> **Exercise directions**:
Would you transcribe exactly the lines from the beginning of the records below through the line with "C103: 1500uF (plus", both included, omitting the pictures?

> **Given records**:

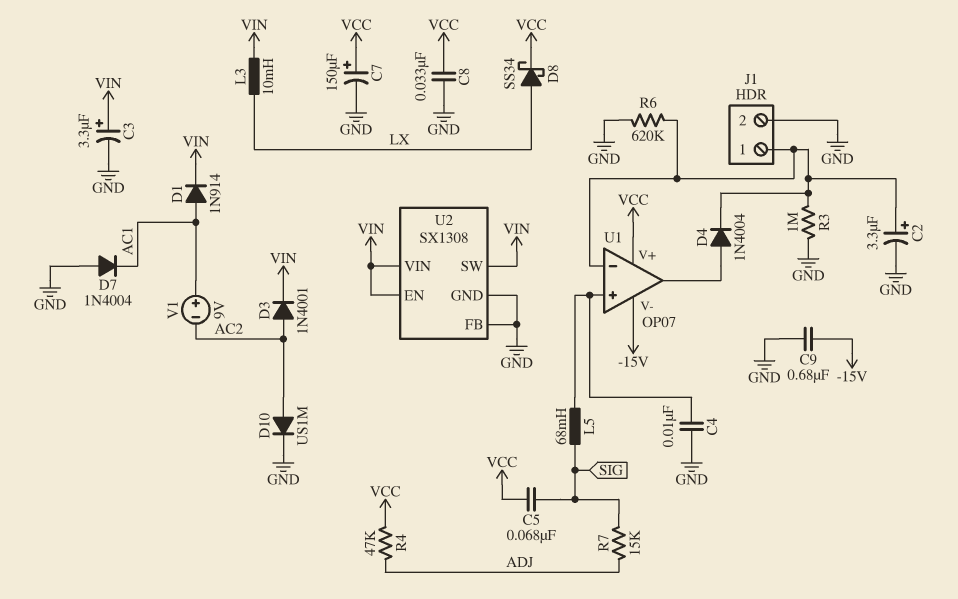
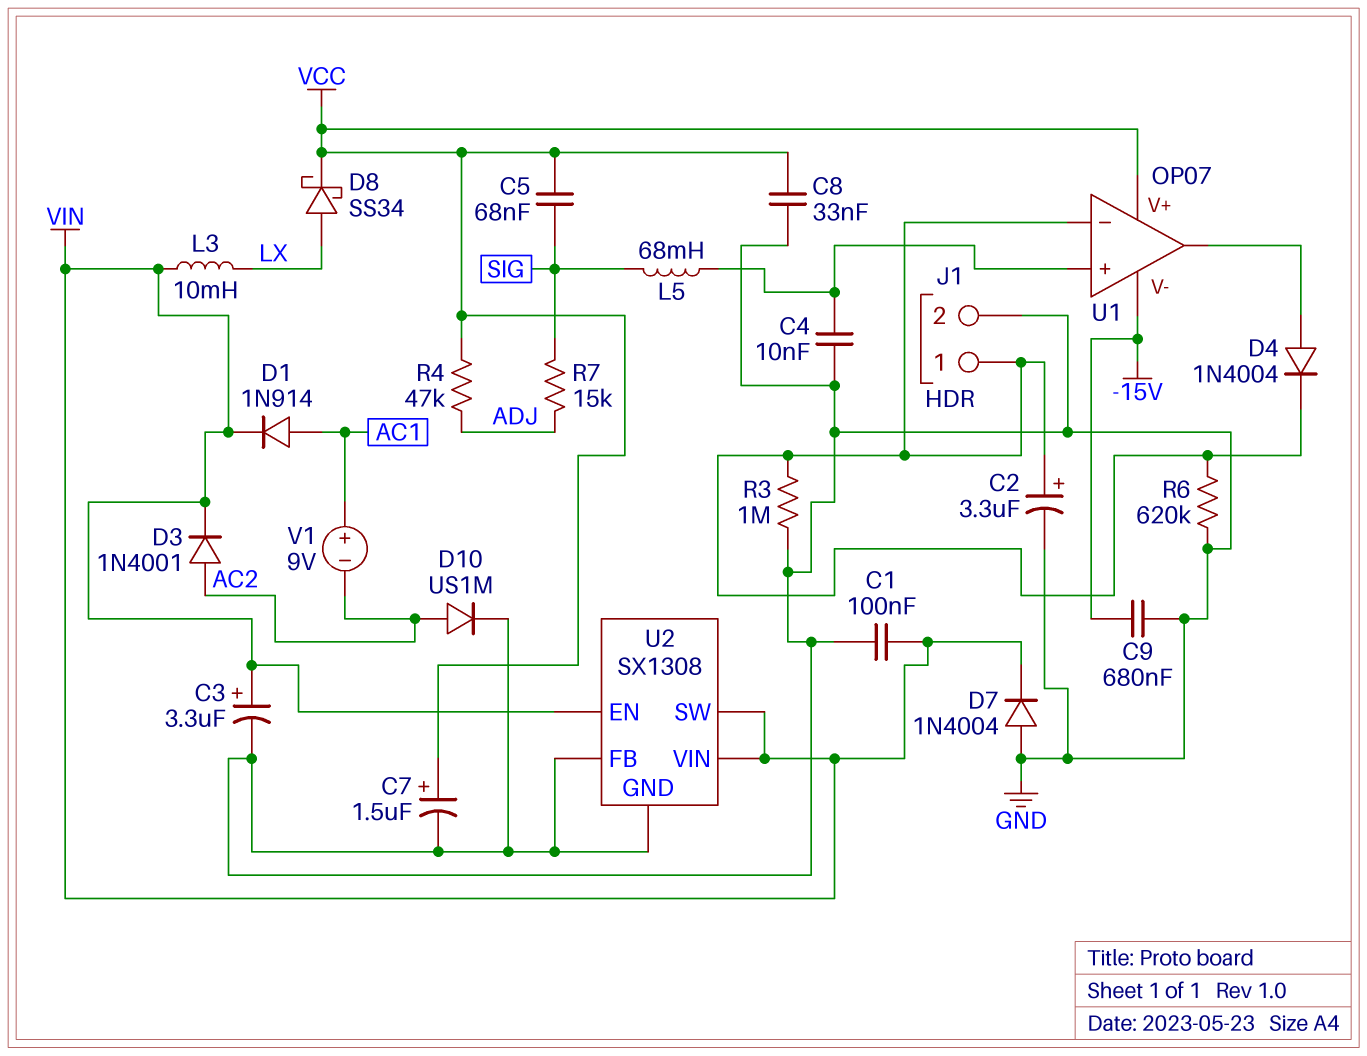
C1: none -> 100nF (GND, VIN)
C7: 150uF (plus VCC, minus GND) -> 1.5uF (plus VCC, minus GND)
D7: diode 1N4004 (A GND, K AC1) -> diode 1N4004 (A GND, K VIN)

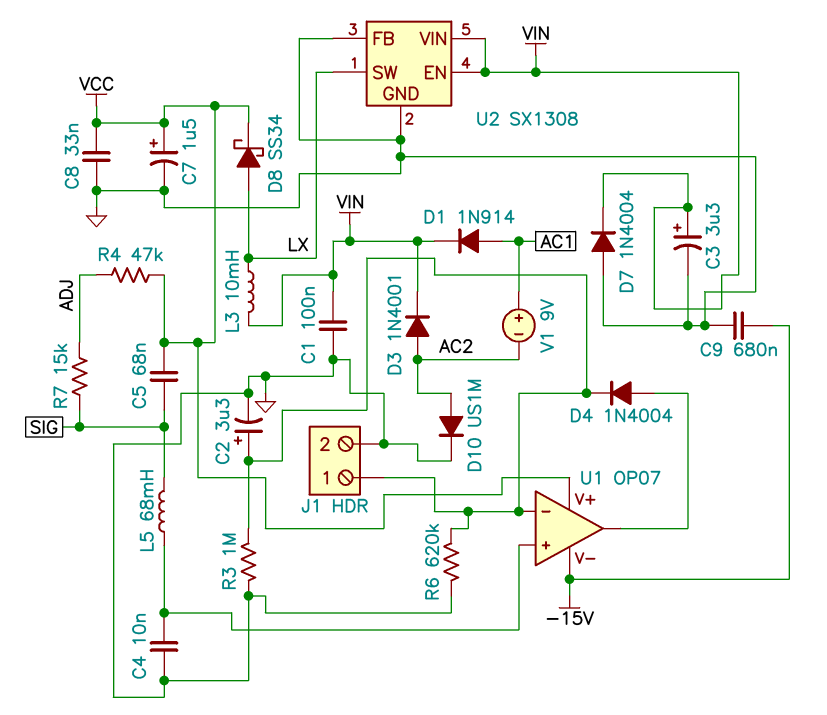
U2 pin SW: VIN -> LX

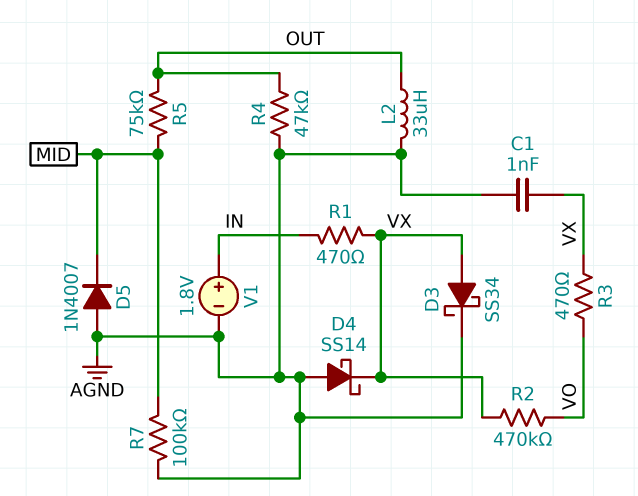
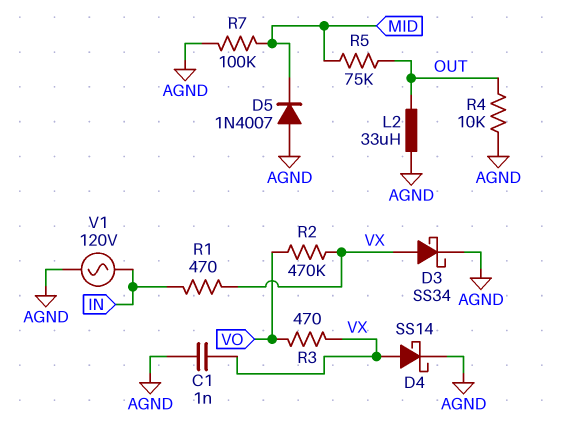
D4: schottky SS14 (A AGND, K VX) -> schottky SS14 (A VX, K AGND)
R4: 47k (AGND, OUT) -> 10k (AGND, OUT)
V1: 1.8V (plus IN, minus AGND) -> AC 120V (AGND, IN)

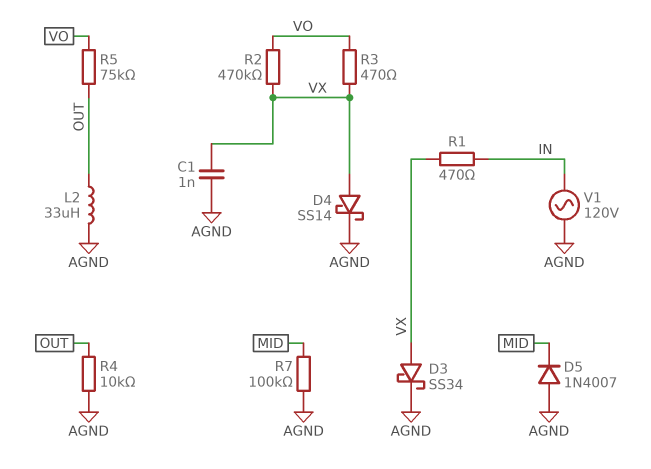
R5: 75k (MID, OUT) -> 75k (OUT, VO)

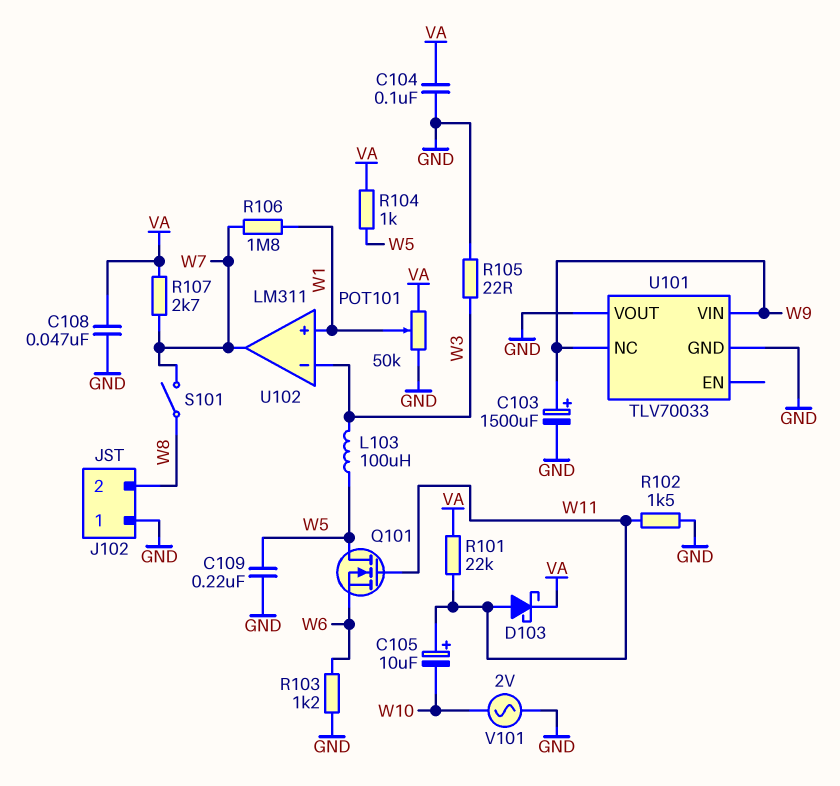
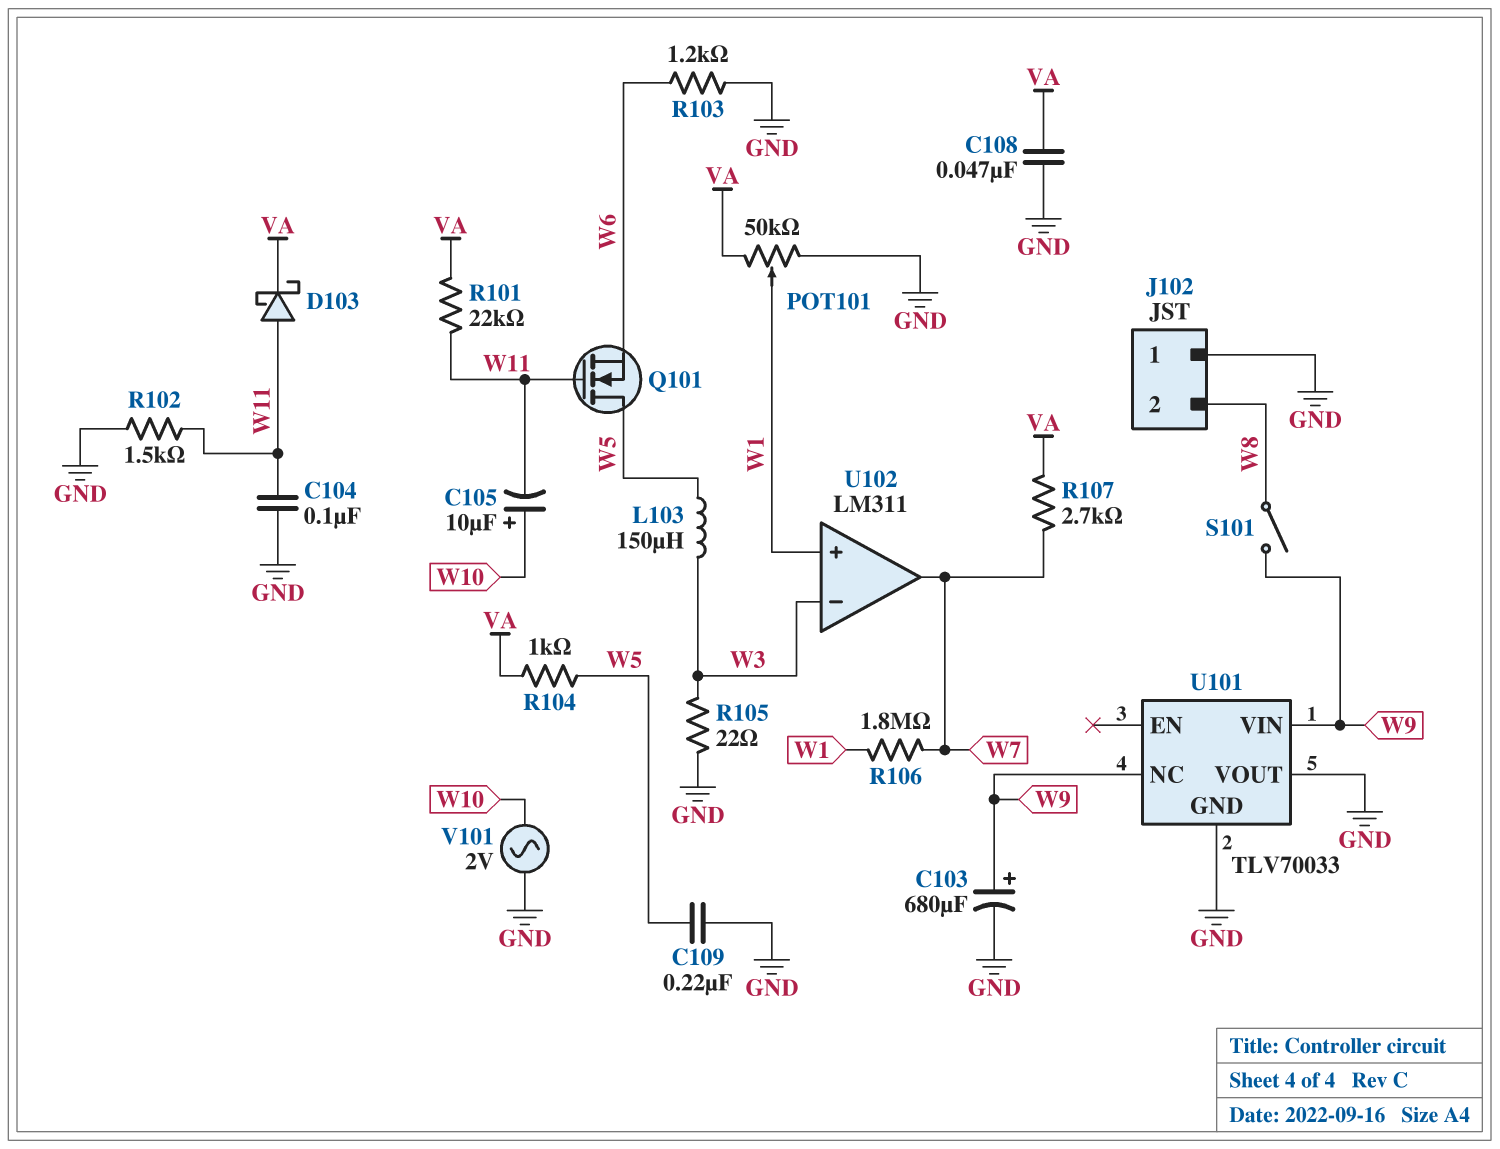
C103: 1500uF (plus W9, minus GND) -> 680uF (plus W9, minus GND)
C104: 100nF (GND, VA) -> 100nF (GND, W11)
C105: 10uF (plus W11, minus W10) -> 10uF (plus W10, minus W11)
L103: 100uH (W3, W5) -> 150uH (W3, W5)
S101: switch (W7, W8) -> switch (W8, W9)

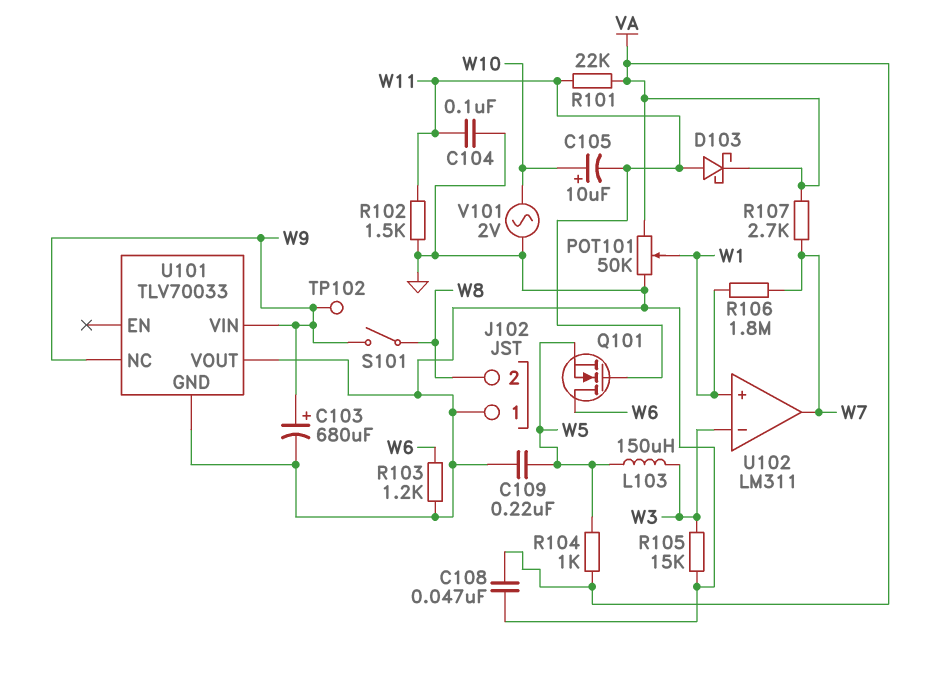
Q101: NMOS (G W11, D W5, S W6) -> NMOS (G W11, D W6, S W5)
R105: 22 (GND, W3) -> 15k (GND, W3)
TP102: none -> test point (W9)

> **Solution to this exercise**:
C1: none -> 100nF (GND, VIN)
C7: 150uF (plus VCC, minus GND) -> 1.5uF (plus VCC, minus GND)
D7: diode 1N4004 (A GND, K AC1) -> diode 1N4004 (A GND, K VIN)

U2 pin SW: VIN -> LX

D4: schottky SS14 (A AGND, K VX) -> schottky SS14 (A VX, K AGND)
R4: 47k (AGND, OUT) -> 10k (AGND, OUT)
V1: 1.8V (plus IN, minus AGND) -> AC 120V (AGND, IN)

R5: 75k (MID, OUT) -> 75k (OUT, VO)

C103: 1500uF (plus W9, minus GND) -> 680uF (plus W9, minus GND)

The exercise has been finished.